RECORDS FOR PROCESSING:
● ● ● ● ●
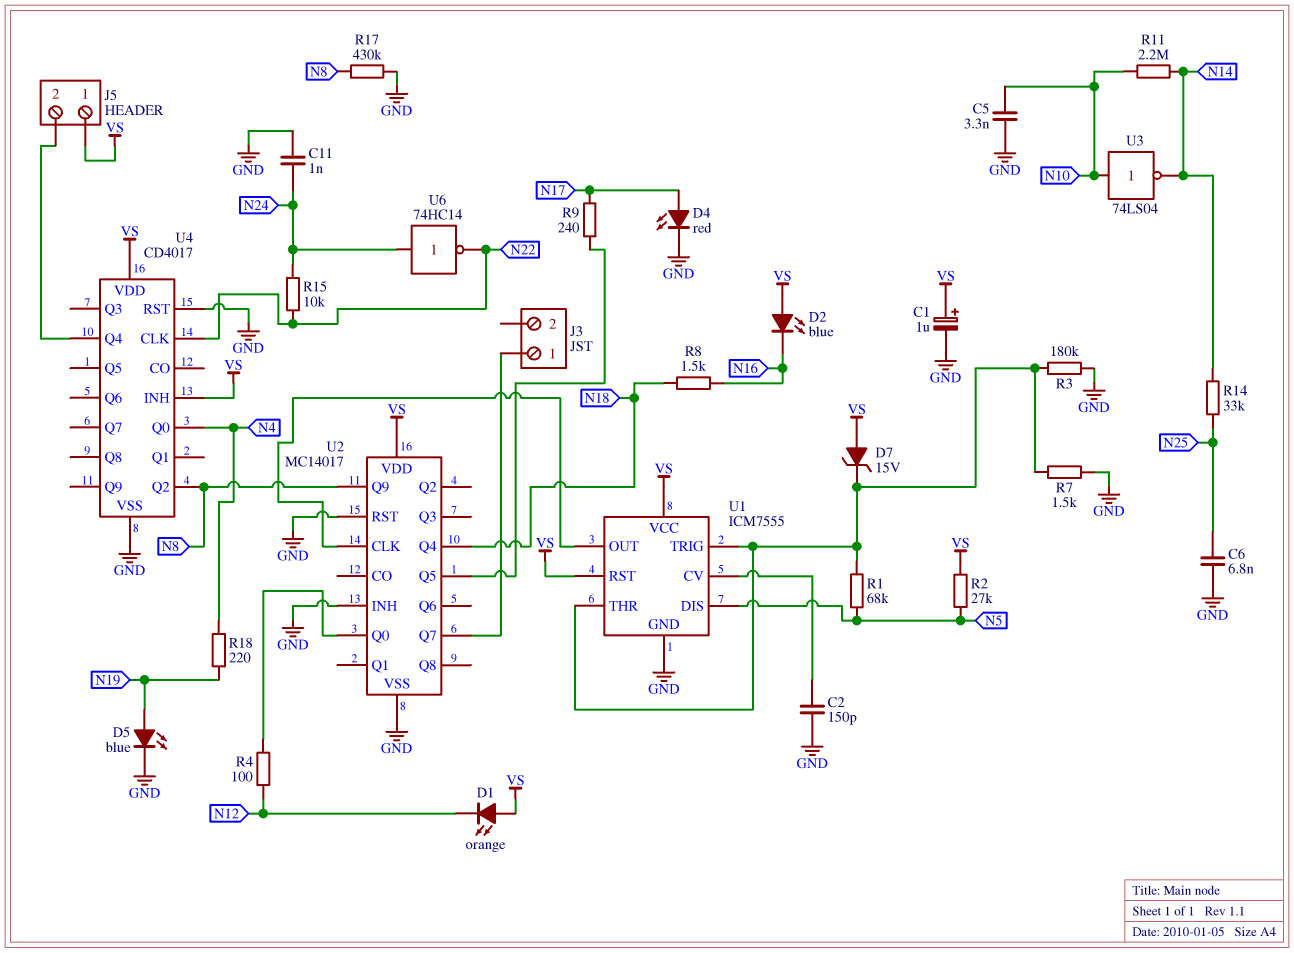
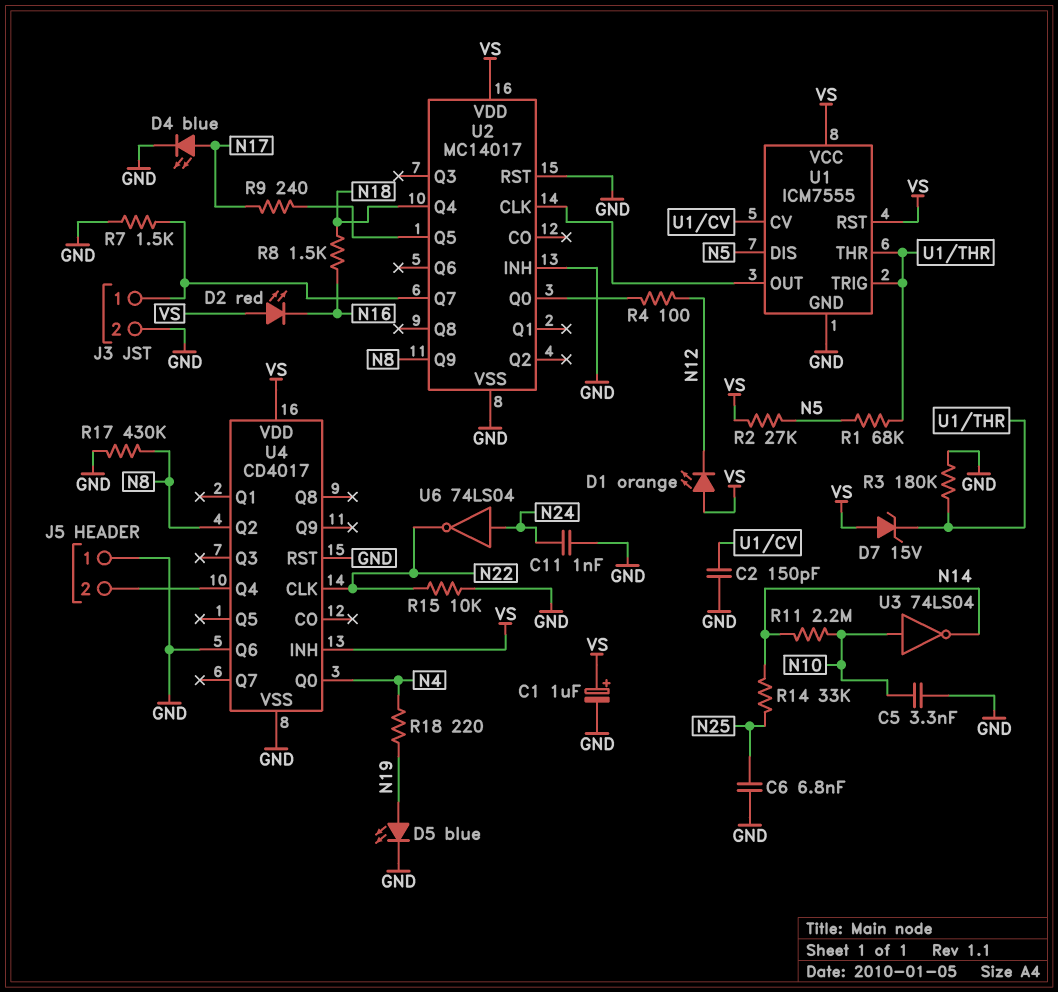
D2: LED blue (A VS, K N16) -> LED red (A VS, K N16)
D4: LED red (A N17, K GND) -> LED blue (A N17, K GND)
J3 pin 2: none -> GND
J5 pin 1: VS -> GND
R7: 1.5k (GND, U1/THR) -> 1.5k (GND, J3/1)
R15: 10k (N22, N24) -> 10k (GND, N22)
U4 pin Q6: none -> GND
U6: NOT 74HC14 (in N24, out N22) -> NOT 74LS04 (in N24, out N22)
● ● ● ● ●
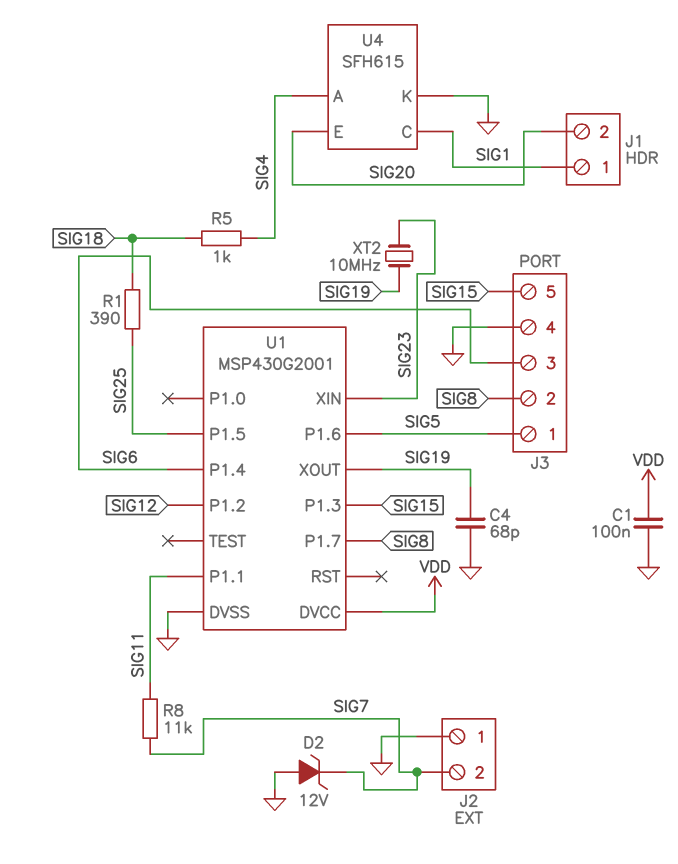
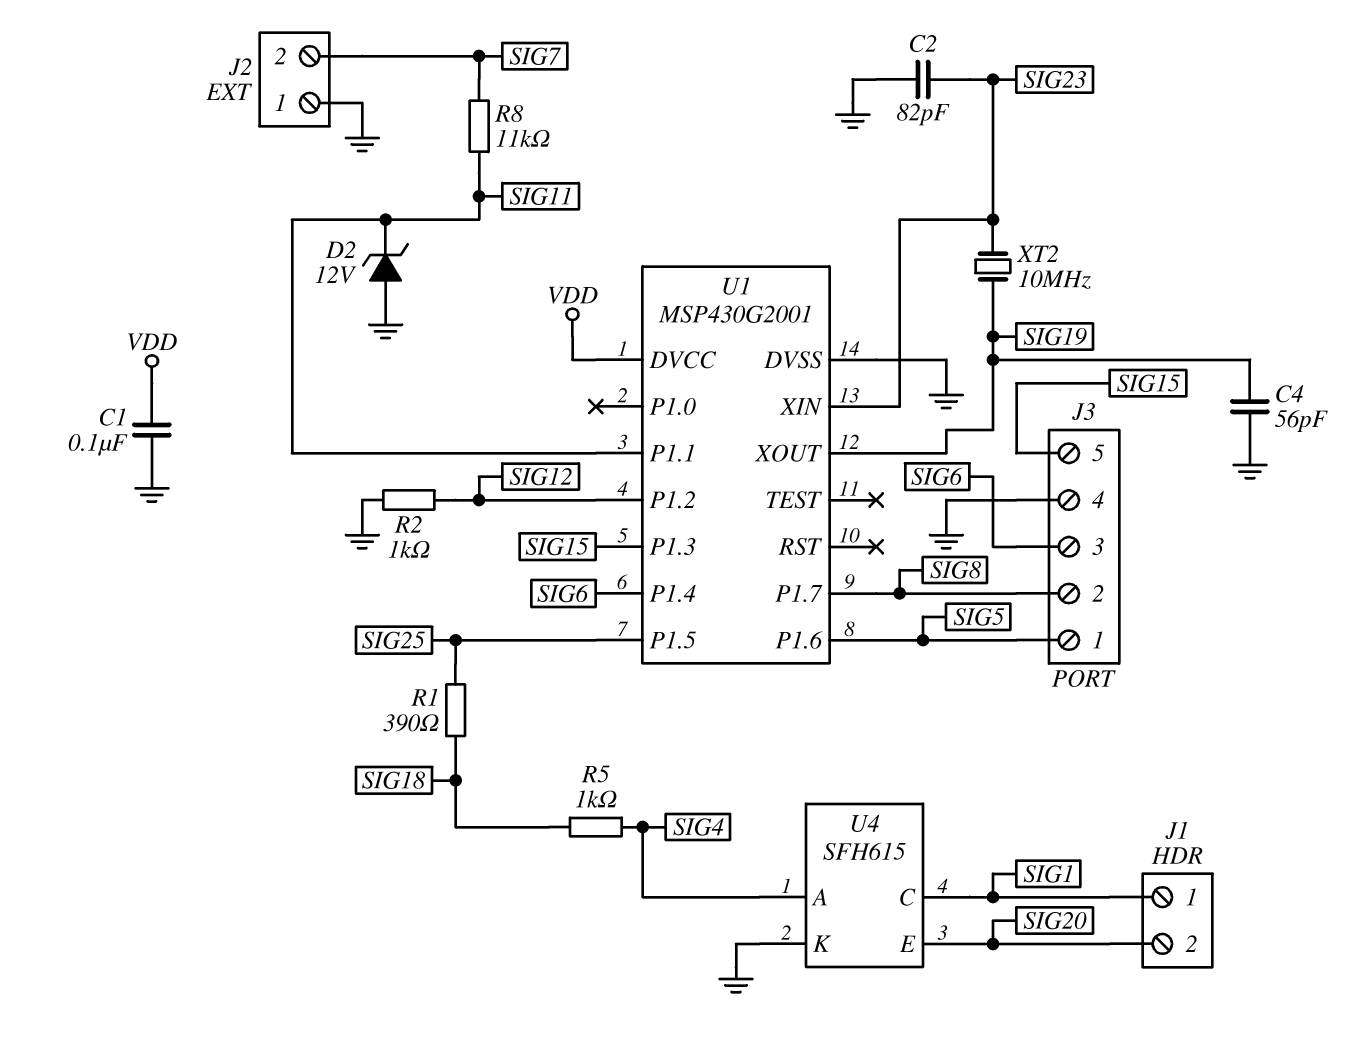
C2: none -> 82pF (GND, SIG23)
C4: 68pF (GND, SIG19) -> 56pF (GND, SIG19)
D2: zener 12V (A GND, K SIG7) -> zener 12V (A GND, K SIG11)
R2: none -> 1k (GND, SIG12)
● ● ● ● ●
DIRECTIONS: Please give back exactly the lines of this listing beginning at the line with "D2: LED blue" and ending with the line with "U6: NOT 74HC14", both included, and nothing else.

SOLUTION BELOW:
D2: LED blue (A VS, K N16) -> LED red (A VS, K N16)
D4: LED red (A N17, K GND) -> LED blue (A N17, K GND)
J3 pin 2: none -> GND
J5 pin 1: VS -> GND
R7: 1.5k (GND, U1/THR) -> 1.5k (GND, J3/1)
R15: 10k (N22, N24) -> 10k (GND, N22)
U4 pin Q6: none -> GND
U6: NOT 74HC14 (in N24, out N22) -> NOT 74LS04 (in N24, out N22)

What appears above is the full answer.